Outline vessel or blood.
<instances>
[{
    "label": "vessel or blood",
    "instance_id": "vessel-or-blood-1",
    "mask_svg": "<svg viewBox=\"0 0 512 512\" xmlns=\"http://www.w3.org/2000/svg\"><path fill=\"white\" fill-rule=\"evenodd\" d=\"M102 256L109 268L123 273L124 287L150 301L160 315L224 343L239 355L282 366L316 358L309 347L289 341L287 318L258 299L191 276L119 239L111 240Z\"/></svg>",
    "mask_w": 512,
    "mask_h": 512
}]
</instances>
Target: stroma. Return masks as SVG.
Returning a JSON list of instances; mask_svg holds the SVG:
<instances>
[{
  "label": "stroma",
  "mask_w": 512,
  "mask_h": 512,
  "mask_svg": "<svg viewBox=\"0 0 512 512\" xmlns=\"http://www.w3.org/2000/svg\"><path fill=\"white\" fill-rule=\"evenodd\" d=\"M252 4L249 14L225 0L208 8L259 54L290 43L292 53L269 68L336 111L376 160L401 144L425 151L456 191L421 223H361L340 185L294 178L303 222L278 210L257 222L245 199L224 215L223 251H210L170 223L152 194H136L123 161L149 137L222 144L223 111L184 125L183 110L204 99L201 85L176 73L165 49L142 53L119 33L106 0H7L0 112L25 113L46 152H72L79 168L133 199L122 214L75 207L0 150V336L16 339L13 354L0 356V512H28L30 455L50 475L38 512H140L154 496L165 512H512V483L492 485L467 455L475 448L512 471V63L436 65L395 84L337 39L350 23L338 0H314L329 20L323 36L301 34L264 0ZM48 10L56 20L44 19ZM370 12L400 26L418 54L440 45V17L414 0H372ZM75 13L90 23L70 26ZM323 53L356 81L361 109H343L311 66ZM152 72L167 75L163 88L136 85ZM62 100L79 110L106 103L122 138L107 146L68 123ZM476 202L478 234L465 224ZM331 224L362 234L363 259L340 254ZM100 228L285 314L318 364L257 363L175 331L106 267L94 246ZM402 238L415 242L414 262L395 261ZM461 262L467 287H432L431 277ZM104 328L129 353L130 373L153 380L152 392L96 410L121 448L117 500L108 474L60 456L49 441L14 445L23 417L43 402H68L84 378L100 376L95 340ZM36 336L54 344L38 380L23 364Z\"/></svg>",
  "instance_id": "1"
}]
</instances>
★ ★ ★ ★
PROBLEM DESCRIPTION: Go through the data above and find the lines with the word "stroma". Copy each of those lines.

EXERCISE ANSWER:
Target: stroma. Return masks as SVG.
  "label": "stroma",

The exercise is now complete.